> TO-DO ITEM: Within the lines below, the span from the line with "green cross: (162, 137) -> (285, 223), moved" to the line with "purple hexagon: (172, 76) -> (251, 98), moved", both ends included, is to be reproduced exactly, with pictures omitted.

Multi-step shape changes
'''
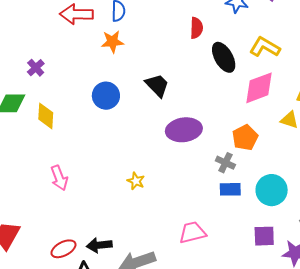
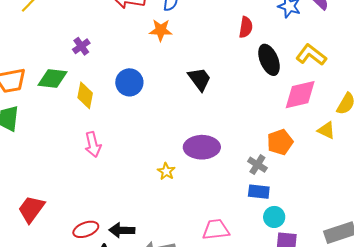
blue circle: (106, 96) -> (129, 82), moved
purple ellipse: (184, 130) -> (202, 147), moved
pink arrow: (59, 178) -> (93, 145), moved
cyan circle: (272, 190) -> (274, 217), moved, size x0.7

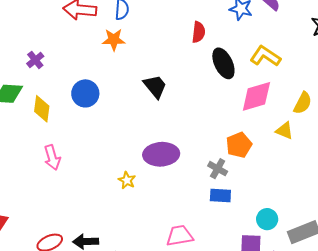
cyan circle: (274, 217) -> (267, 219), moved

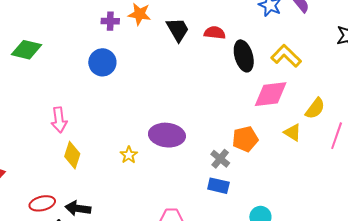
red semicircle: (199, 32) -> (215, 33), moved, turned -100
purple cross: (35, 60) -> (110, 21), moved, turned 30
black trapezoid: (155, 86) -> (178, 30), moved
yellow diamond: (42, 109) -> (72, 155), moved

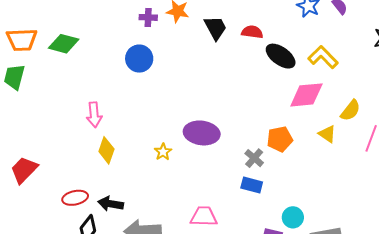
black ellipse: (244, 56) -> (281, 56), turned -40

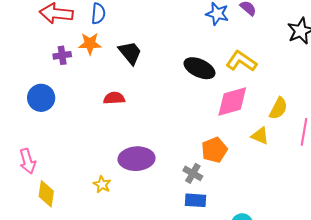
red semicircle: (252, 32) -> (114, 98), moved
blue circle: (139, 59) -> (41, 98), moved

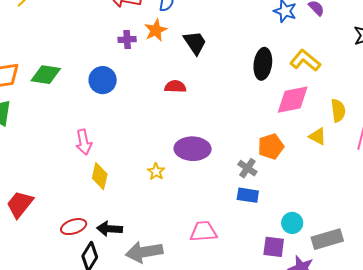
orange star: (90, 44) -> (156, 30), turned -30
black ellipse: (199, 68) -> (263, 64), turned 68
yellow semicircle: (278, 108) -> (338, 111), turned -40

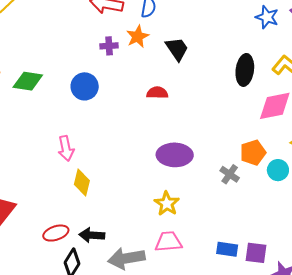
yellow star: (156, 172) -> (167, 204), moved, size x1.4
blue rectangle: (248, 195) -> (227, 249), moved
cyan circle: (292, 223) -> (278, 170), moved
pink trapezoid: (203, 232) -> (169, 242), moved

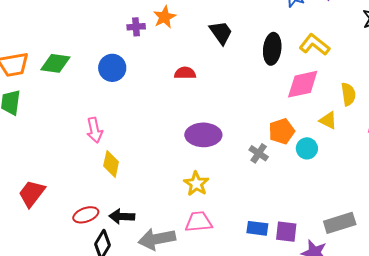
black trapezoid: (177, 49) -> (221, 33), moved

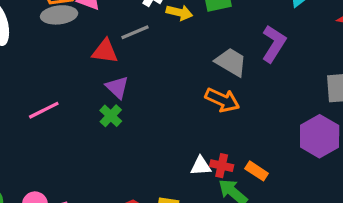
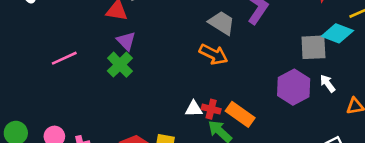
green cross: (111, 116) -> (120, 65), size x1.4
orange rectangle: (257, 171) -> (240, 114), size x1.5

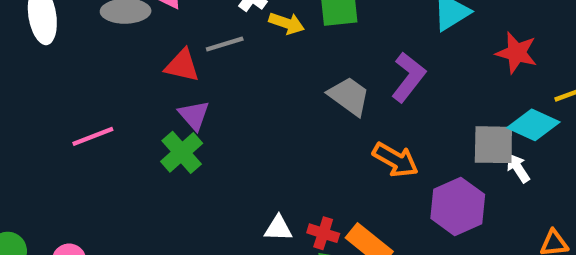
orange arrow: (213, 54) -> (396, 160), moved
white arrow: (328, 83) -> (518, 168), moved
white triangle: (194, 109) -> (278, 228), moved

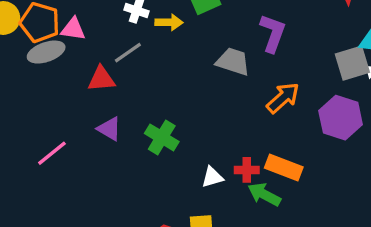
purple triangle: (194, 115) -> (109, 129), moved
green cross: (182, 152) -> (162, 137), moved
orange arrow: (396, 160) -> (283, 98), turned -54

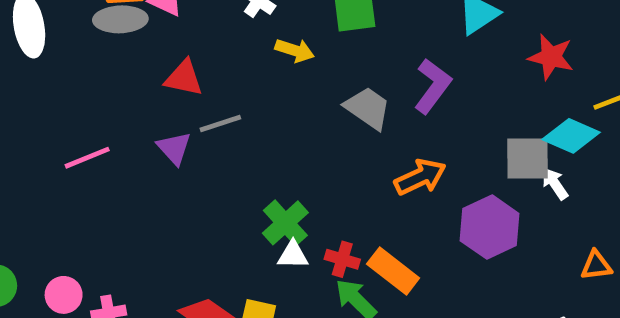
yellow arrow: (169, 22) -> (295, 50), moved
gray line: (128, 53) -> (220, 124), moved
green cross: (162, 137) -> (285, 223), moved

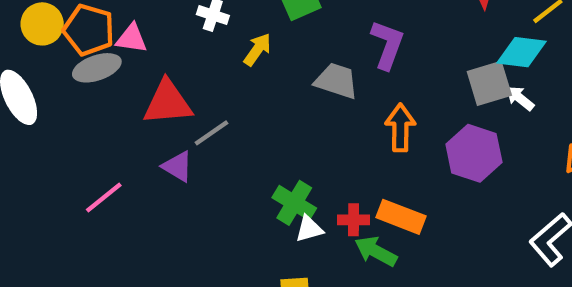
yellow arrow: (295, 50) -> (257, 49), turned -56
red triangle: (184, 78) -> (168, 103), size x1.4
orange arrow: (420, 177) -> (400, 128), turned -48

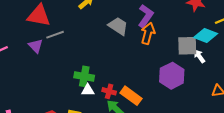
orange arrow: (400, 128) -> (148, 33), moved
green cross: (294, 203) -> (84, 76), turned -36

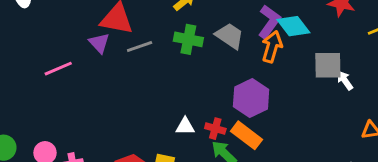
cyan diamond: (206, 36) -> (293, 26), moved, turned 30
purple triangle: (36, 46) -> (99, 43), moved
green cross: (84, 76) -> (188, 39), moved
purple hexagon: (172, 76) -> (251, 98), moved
'''
'''
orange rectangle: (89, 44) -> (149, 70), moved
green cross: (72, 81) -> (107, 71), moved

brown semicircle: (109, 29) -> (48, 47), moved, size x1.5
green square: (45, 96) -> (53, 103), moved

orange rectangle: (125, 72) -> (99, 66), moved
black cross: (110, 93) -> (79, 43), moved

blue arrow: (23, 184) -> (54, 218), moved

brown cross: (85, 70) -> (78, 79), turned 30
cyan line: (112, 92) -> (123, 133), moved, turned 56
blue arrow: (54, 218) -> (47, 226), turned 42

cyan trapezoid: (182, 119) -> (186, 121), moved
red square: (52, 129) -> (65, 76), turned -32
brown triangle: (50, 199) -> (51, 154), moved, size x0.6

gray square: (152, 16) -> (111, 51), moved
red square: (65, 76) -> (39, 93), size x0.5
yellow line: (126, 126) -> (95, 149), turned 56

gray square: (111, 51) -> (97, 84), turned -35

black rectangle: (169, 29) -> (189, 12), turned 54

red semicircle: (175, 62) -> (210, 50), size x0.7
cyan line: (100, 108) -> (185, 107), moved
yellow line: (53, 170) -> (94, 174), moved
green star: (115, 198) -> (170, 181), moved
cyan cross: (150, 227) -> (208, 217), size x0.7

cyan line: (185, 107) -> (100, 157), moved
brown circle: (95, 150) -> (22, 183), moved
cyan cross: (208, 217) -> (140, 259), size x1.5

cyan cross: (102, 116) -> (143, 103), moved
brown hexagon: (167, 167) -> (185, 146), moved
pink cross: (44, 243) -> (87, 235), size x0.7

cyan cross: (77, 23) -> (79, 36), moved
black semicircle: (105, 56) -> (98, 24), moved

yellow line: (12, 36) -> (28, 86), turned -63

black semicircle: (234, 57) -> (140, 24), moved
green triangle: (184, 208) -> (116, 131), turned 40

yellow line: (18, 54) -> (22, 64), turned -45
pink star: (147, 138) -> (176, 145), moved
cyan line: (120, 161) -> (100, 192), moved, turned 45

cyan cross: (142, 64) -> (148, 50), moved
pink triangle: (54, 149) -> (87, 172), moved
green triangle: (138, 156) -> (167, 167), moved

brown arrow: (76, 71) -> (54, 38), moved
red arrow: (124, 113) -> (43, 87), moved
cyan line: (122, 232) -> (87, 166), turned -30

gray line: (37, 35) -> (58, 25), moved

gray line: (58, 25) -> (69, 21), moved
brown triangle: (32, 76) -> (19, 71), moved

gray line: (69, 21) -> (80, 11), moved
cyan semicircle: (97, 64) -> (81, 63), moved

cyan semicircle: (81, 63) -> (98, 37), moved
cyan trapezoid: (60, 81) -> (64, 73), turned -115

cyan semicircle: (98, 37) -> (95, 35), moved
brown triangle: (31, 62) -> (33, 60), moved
'''
> REPLY TO THE EXERCISE:
green cross: (162, 137) -> (285, 223), moved

yellow arrow: (295, 50) -> (257, 49), turned -56
red triangle: (184, 78) -> (168, 103), size x1.4
orange arrow: (420, 177) -> (400, 128), turned -48

orange arrow: (400, 128) -> (148, 33), moved
green cross: (294, 203) -> (84, 76), turned -36

cyan diamond: (206, 36) -> (293, 26), moved, turned 30
purple triangle: (36, 46) -> (99, 43), moved
green cross: (84, 76) -> (188, 39), moved
purple hexagon: (172, 76) -> (251, 98), moved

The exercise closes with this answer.